Work item: The lines below, from the one holding "L1: 100mH (OUT, SIG) -> 100mH (GND, OUT)" through the final line, are to be copied exactly, with no other lines and no pictures.

--- Supplied information Enclosed Below ---

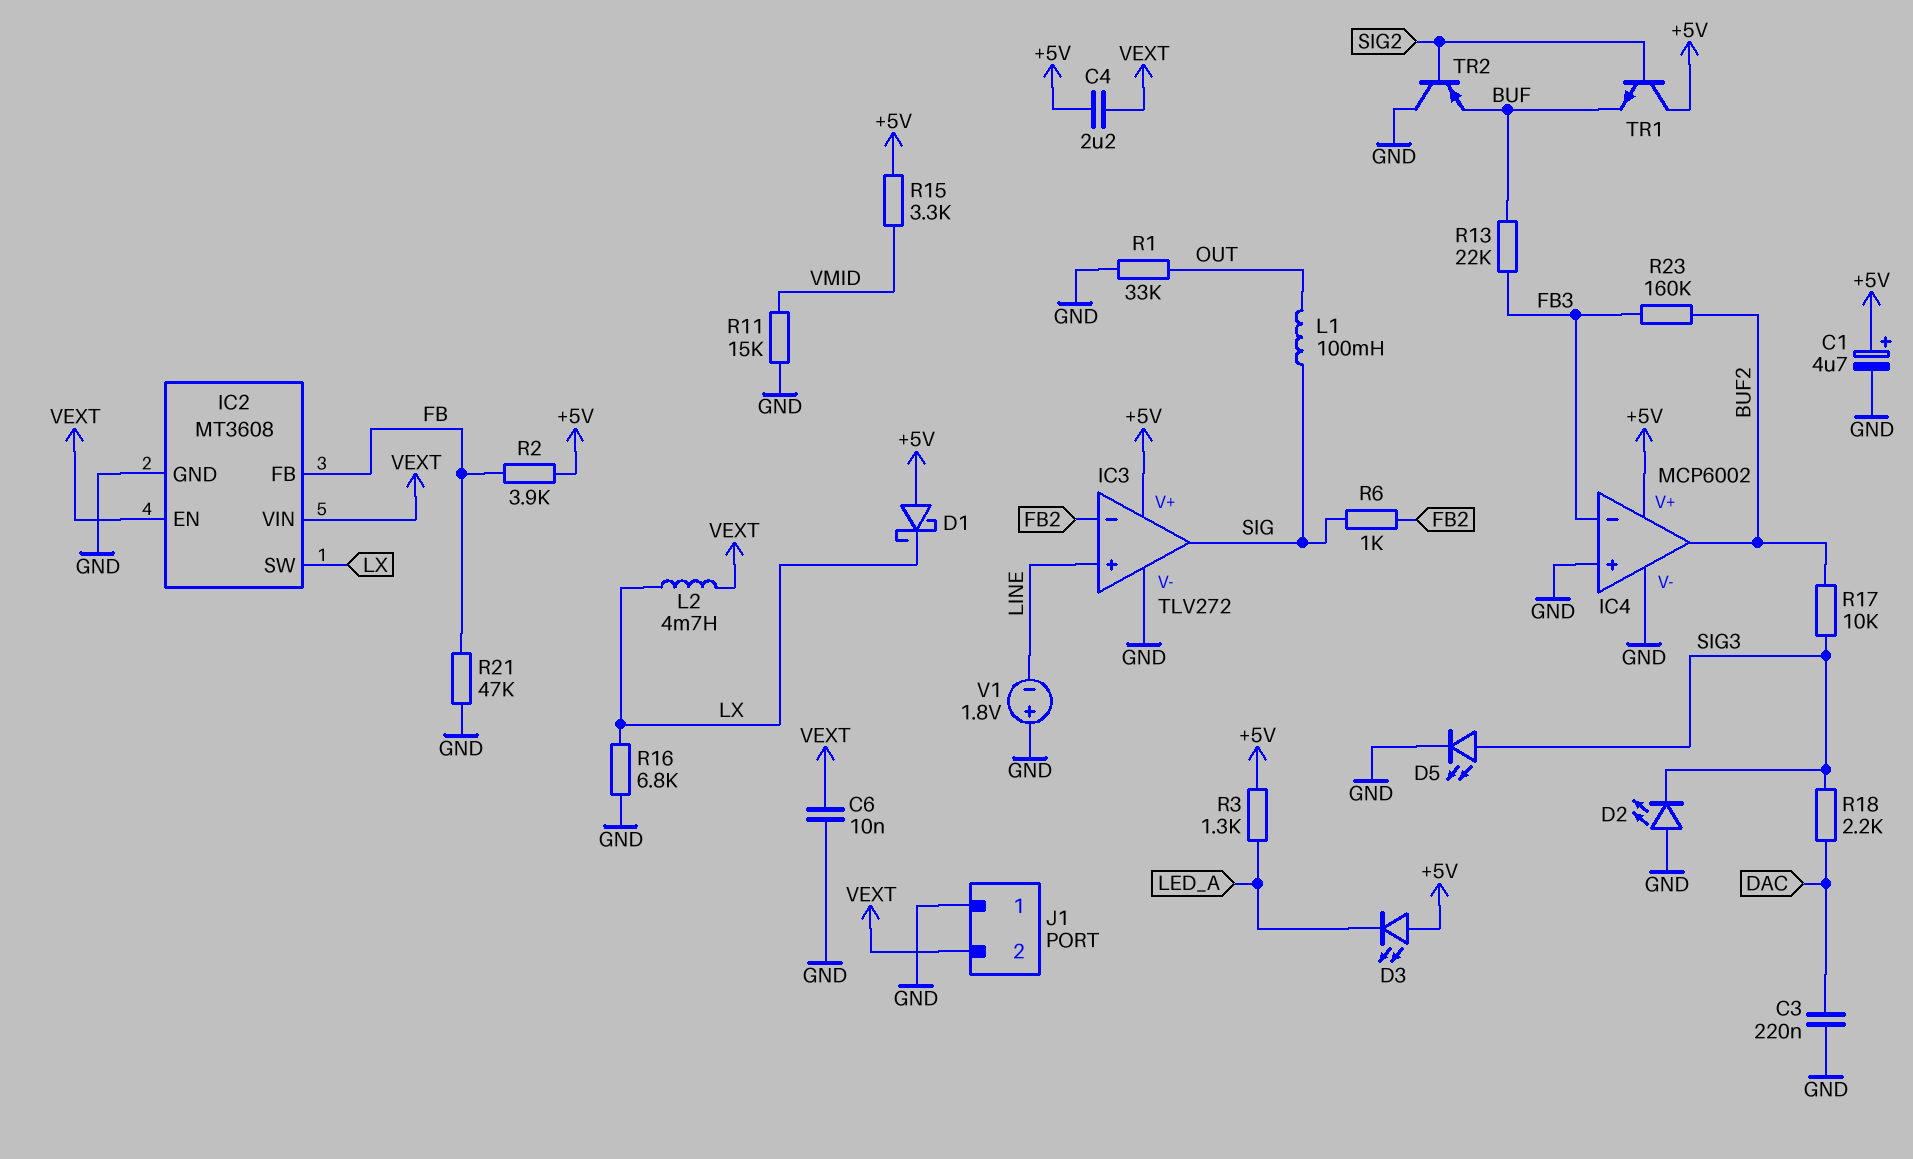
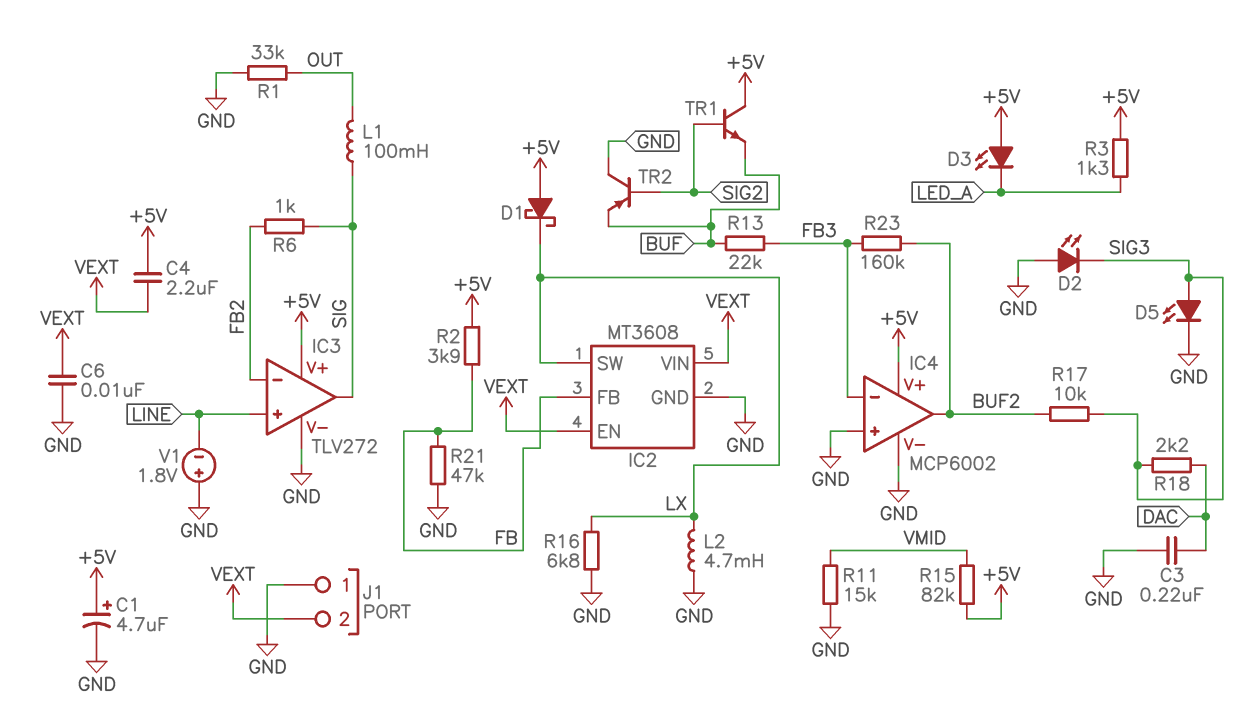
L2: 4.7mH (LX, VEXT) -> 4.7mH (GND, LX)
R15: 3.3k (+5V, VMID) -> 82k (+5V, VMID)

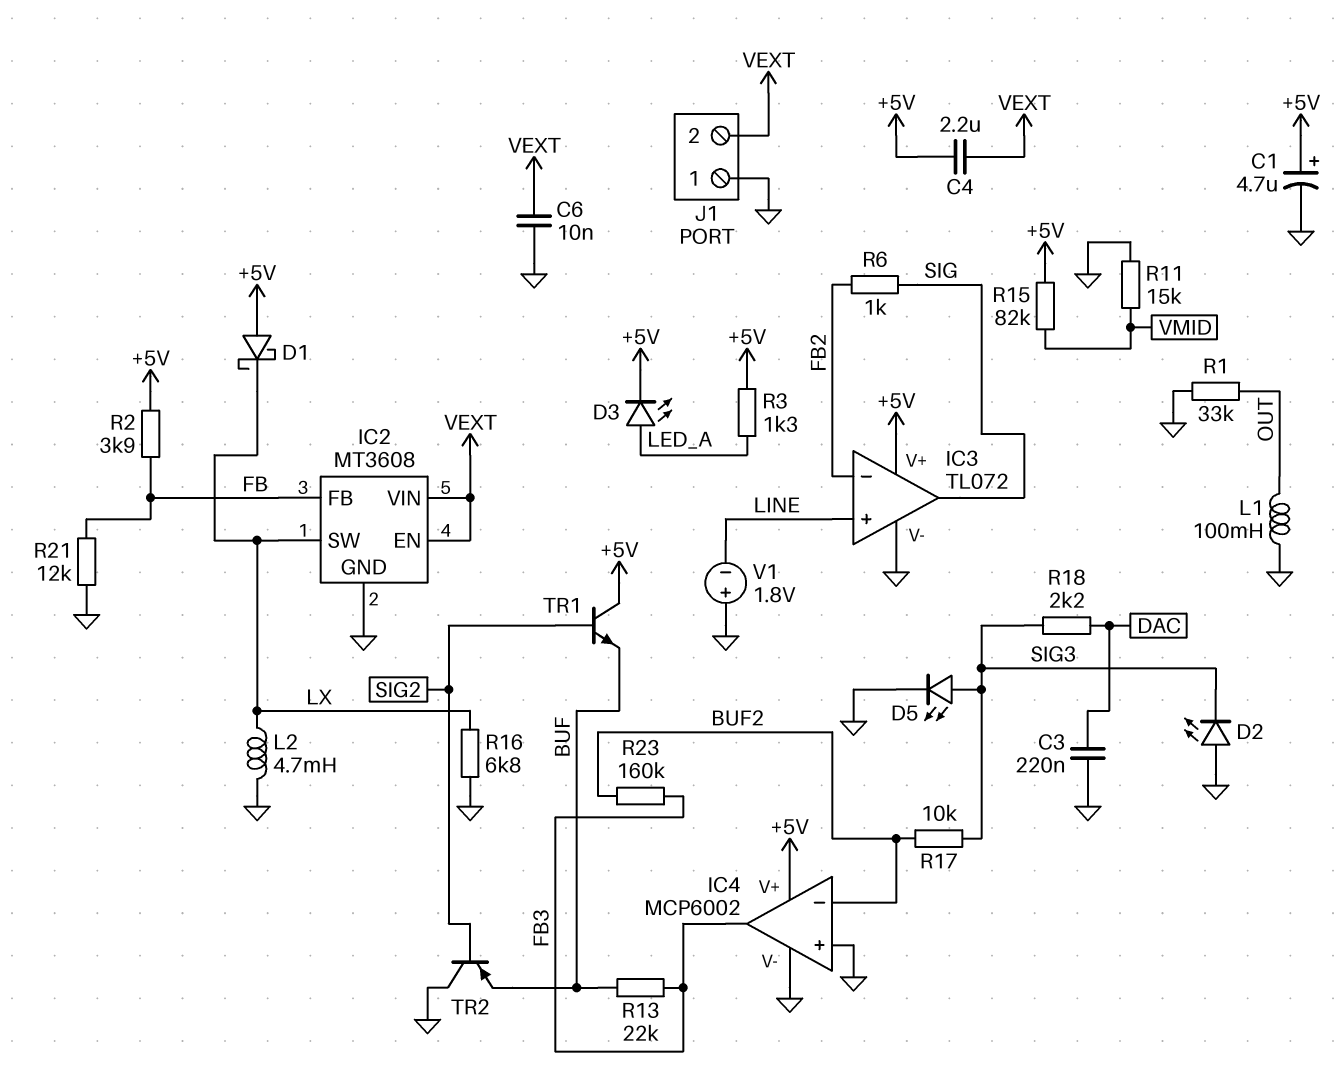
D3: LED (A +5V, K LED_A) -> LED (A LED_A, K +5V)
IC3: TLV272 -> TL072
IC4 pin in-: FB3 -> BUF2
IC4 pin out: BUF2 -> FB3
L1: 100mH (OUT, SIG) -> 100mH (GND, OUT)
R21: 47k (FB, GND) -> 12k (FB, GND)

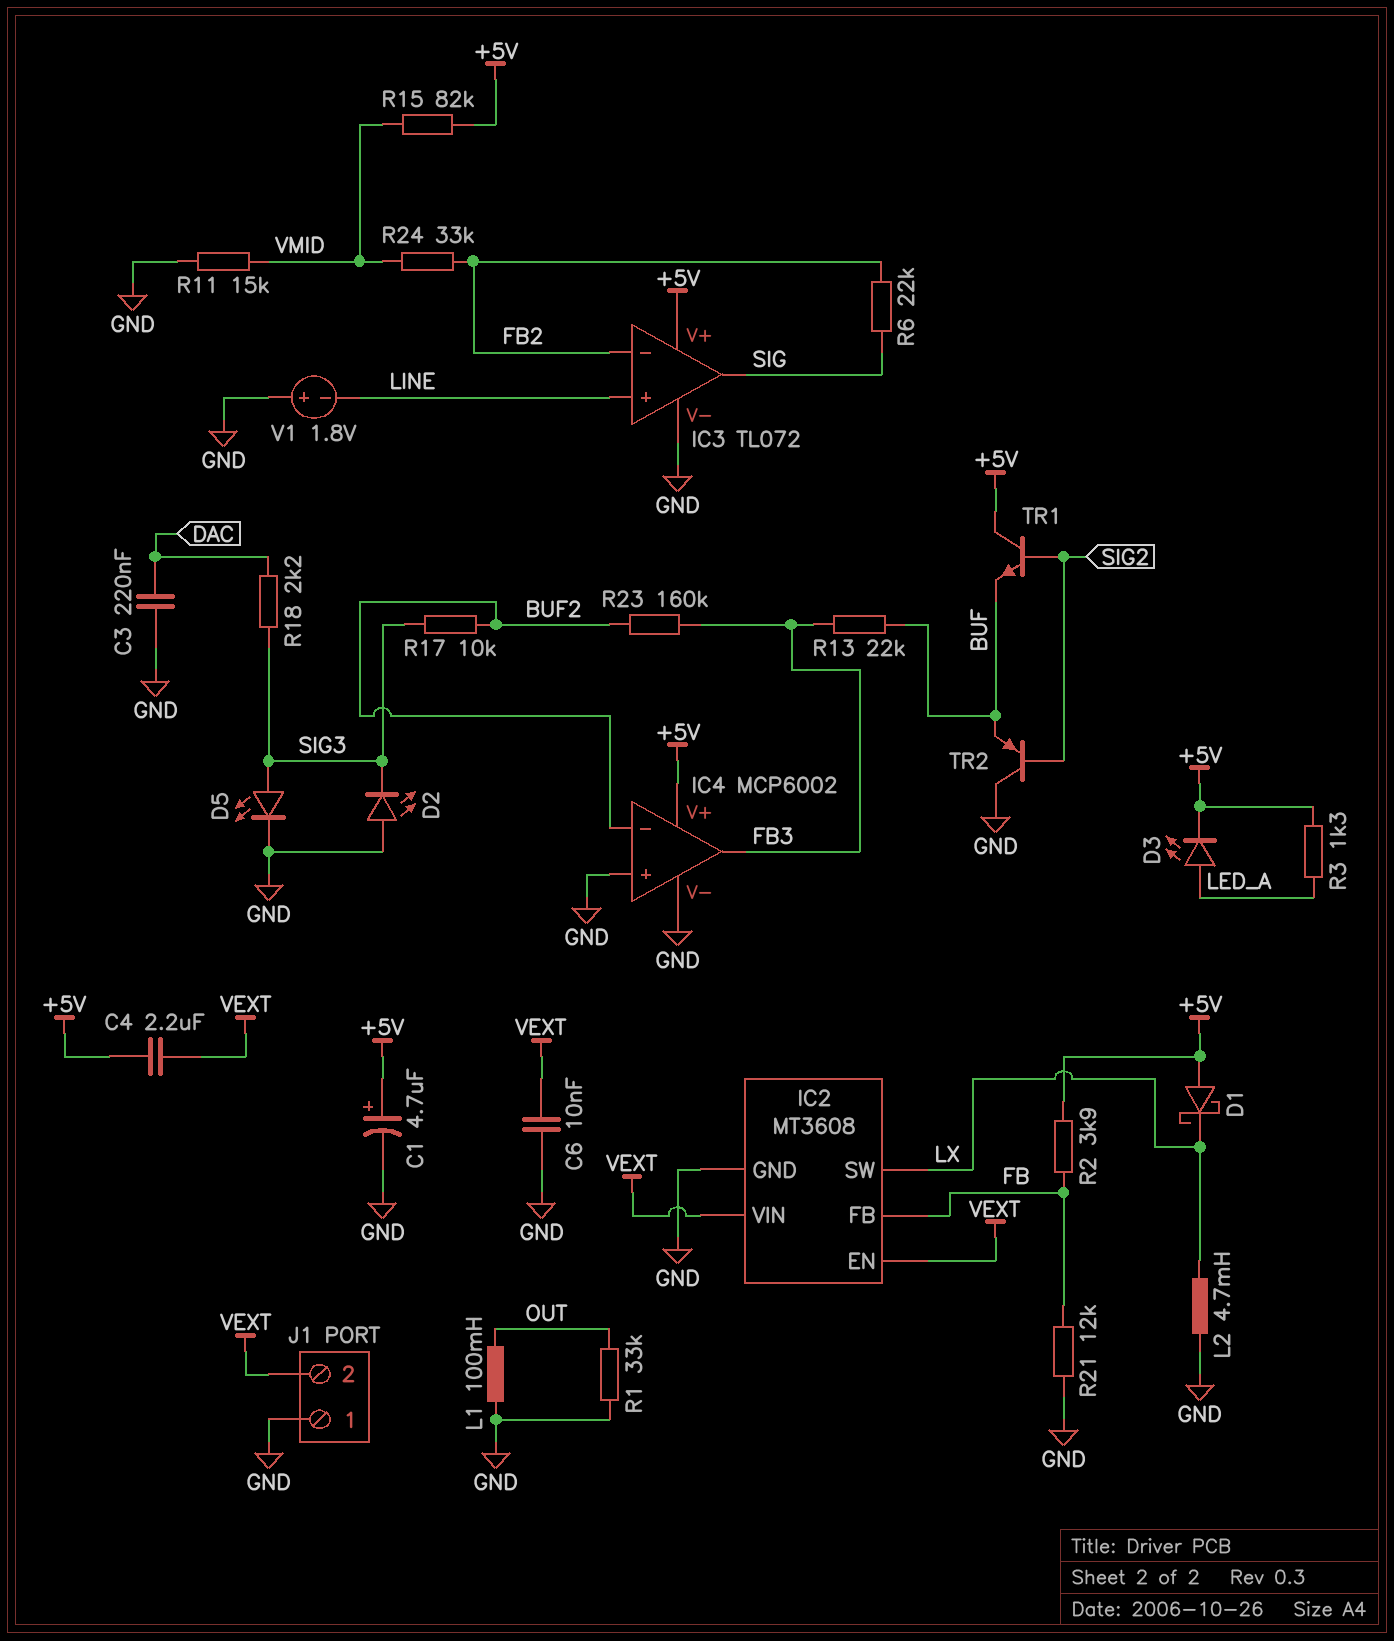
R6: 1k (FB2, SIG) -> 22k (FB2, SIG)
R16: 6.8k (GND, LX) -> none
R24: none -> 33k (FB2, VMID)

--- End of Enclosed Supplied information ---

Exercise result:
L1: 100mH (OUT, SIG) -> 100mH (GND, OUT)
R21: 47k (FB, GND) -> 12k (FB, GND)

R6: 1k (FB2, SIG) -> 22k (FB2, SIG)
R16: 6.8k (GND, LX) -> none
R24: none -> 33k (FB2, VMID)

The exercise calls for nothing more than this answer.